Only the pictures are to be left out; set down the rest of the records exactly.

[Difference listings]
++++++++++++++++++++
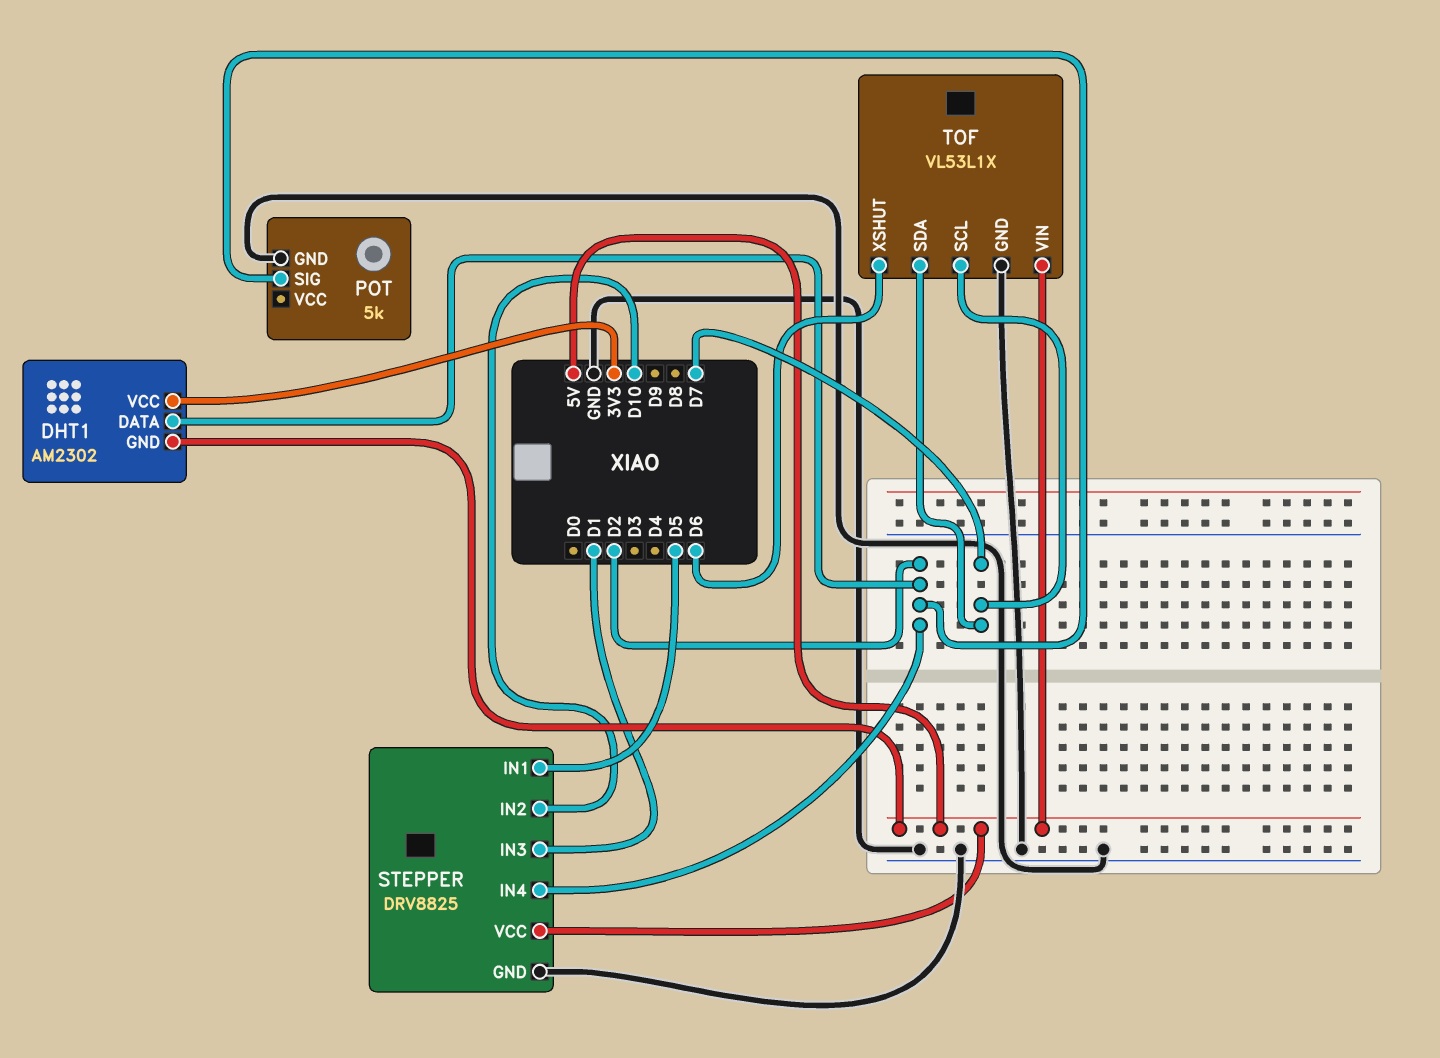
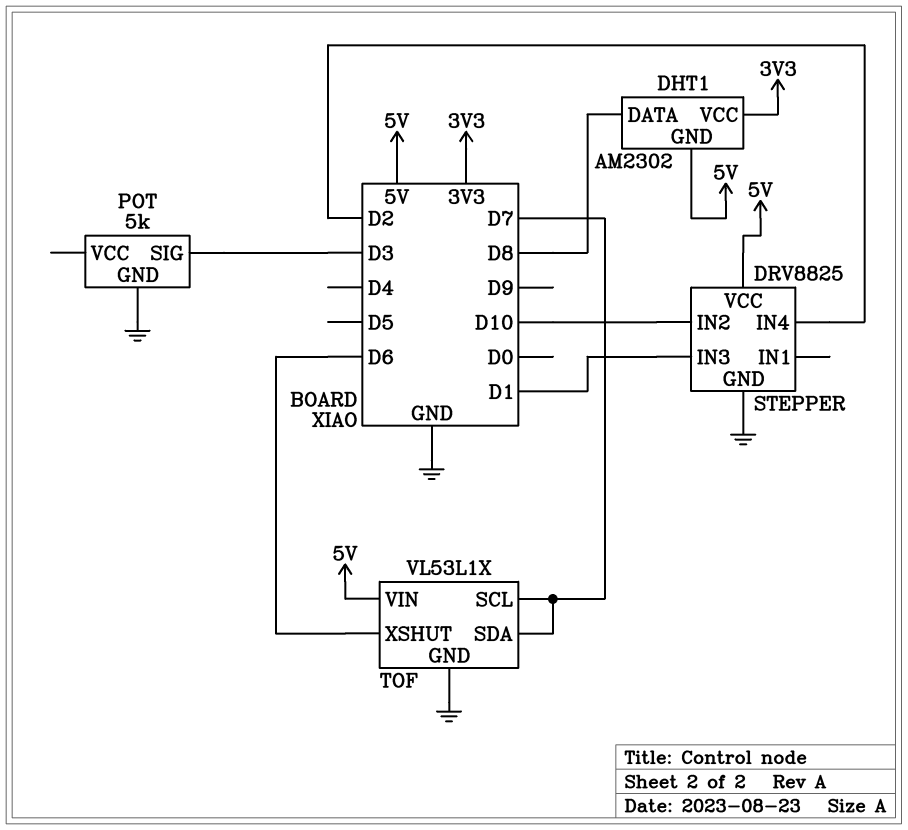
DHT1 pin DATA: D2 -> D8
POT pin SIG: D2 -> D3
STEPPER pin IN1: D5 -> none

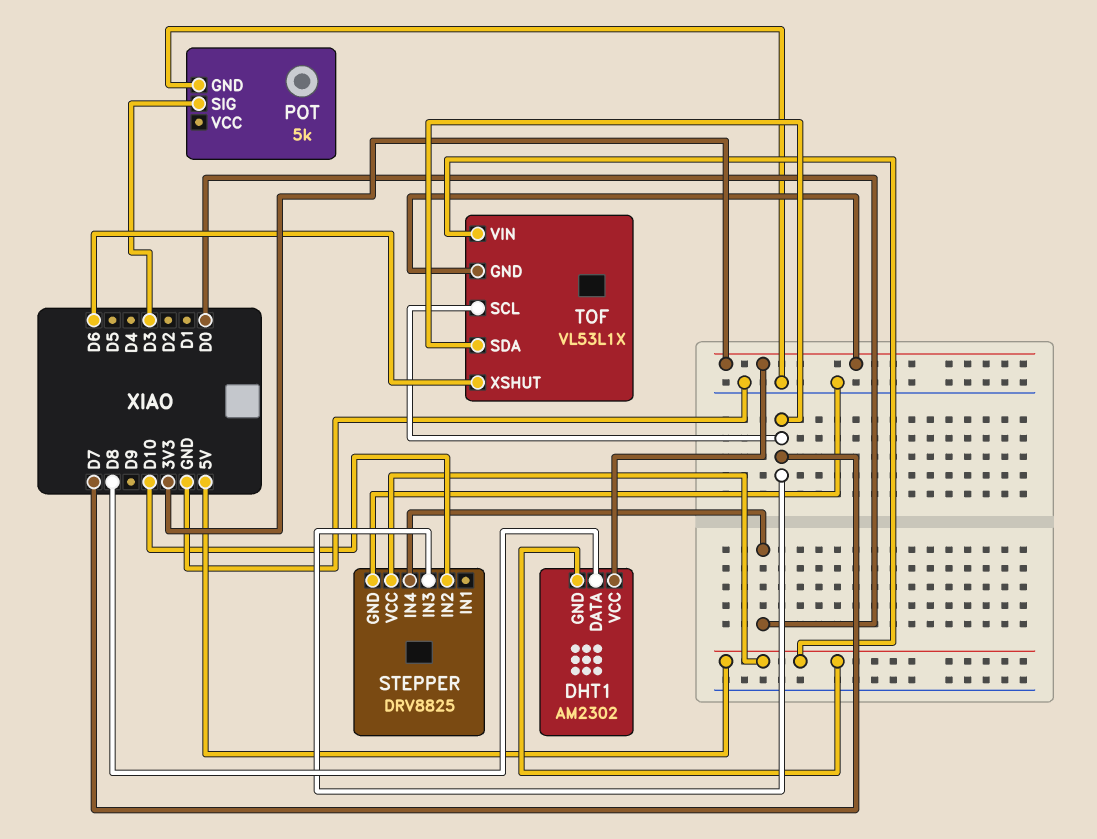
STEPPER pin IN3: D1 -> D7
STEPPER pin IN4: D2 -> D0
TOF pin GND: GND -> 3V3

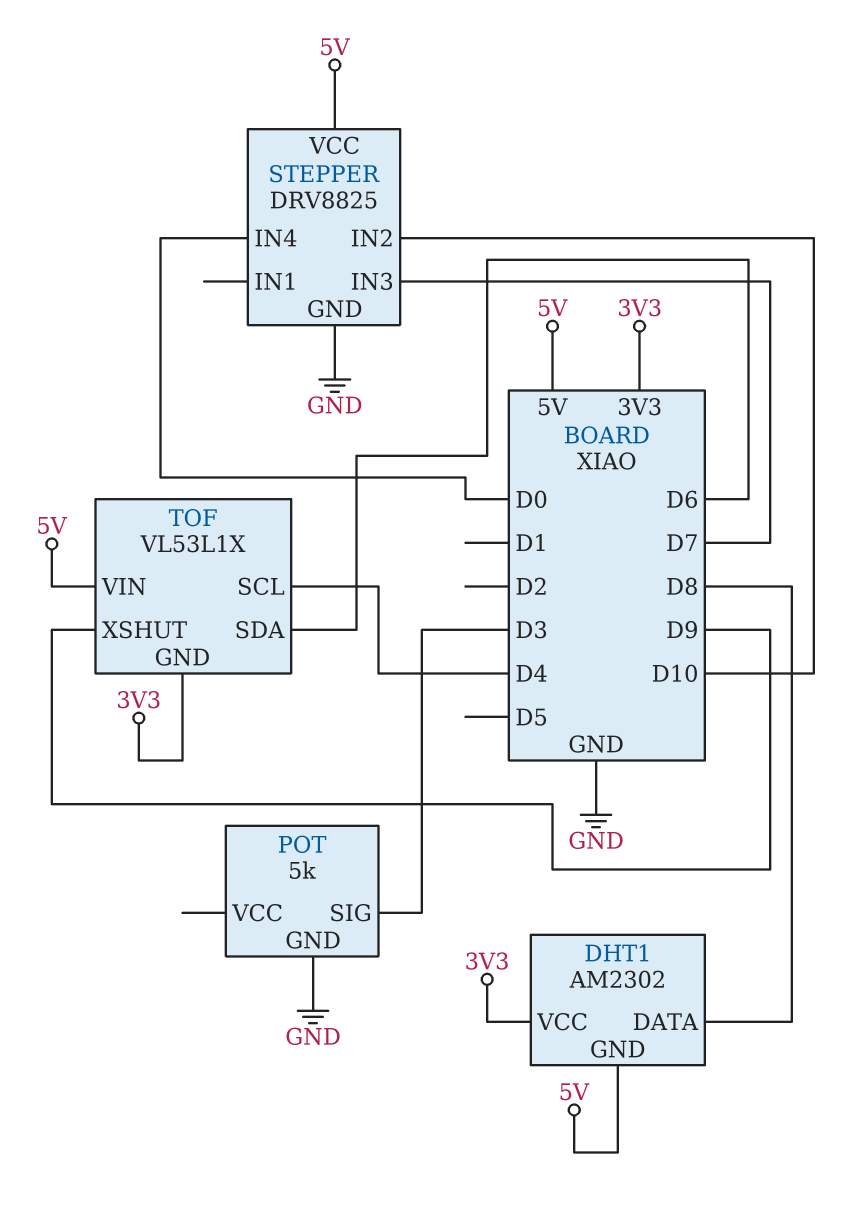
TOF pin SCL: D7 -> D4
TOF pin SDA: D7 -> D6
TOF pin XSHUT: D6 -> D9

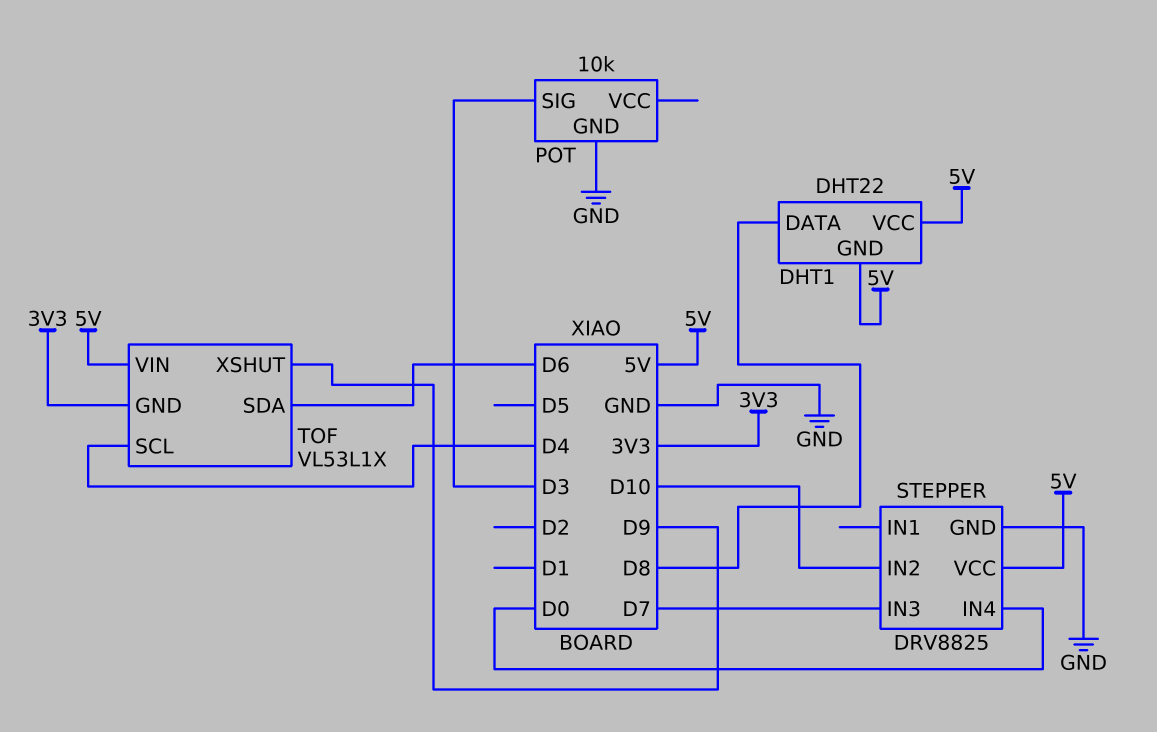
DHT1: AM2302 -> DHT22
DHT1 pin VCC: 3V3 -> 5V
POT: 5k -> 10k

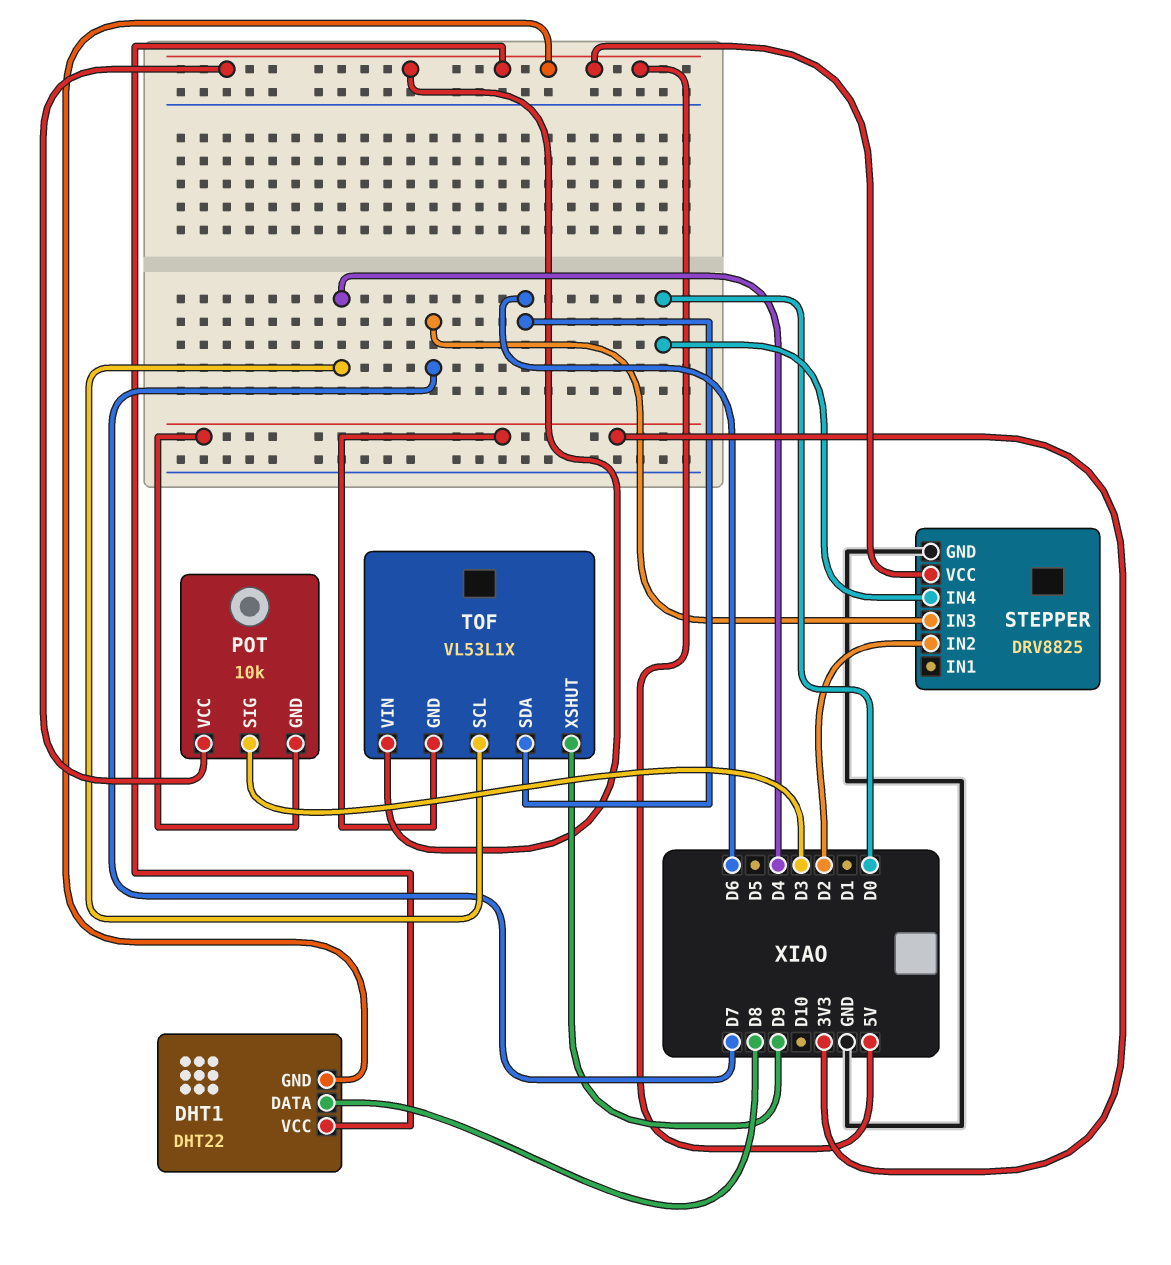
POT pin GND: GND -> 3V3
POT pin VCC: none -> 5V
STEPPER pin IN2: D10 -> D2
++++++++++++++++++++
> **Reply**:
DHT1 pin DATA: D2 -> D8
POT pin SIG: D2 -> D3
STEPPER pin IN1: D5 -> none

STEPPER pin IN3: D1 -> D7
STEPPER pin IN4: D2 -> D0
TOF pin GND: GND -> 3V3

TOF pin SCL: D7 -> D4
TOF pin SDA: D7 -> D6
TOF pin XSHUT: D6 -> D9

DHT1: AM2302 -> DHT22
DHT1 pin VCC: 3V3 -> 5V
POT: 5k -> 10k

POT pin GND: GND -> 3V3
POT pin VCC: none -> 5V
STEPPER pin IN2: D10 -> D2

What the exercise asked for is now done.